## RECORDED INFORMATION
━━━━━━
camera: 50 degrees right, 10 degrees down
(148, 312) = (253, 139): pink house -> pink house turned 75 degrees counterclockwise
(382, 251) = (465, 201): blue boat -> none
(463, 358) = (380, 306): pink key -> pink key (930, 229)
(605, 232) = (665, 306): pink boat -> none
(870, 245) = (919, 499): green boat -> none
━━━━━━
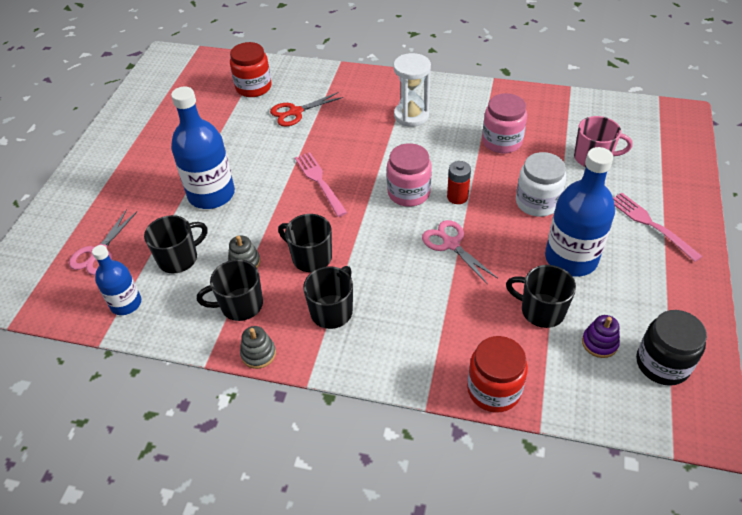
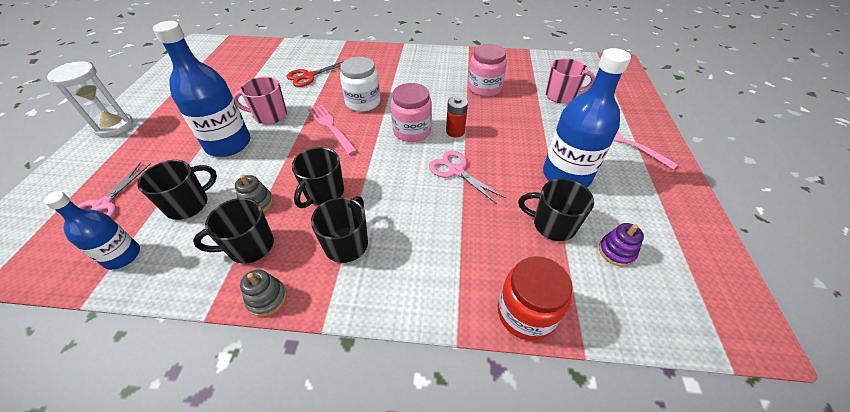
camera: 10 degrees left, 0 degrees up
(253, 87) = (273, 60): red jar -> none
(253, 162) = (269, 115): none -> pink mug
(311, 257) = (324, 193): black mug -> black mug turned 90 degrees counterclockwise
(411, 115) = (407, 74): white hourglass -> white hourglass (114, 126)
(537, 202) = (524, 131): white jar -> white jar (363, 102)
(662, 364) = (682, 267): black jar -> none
━━━━━━
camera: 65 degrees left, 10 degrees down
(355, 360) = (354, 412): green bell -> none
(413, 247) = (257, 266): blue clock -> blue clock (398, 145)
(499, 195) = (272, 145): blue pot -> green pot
━━━━━━
## EXERCISE DIRECTIONS
Copy out each line carrying the string "degrees" from the data.

## OUTPUT FOR THIS TASK
camera: 50 degrees right, 10 degrees down
(148, 312) = (253, 139): pink house -> pink house turned 75 degrees counterclockwise
camera: 10 degrees left, 0 degrees up
(311, 257) = (324, 193): black mug -> black mug turned 90 degrees counterclockwise
camera: 65 degrees left, 10 degrees down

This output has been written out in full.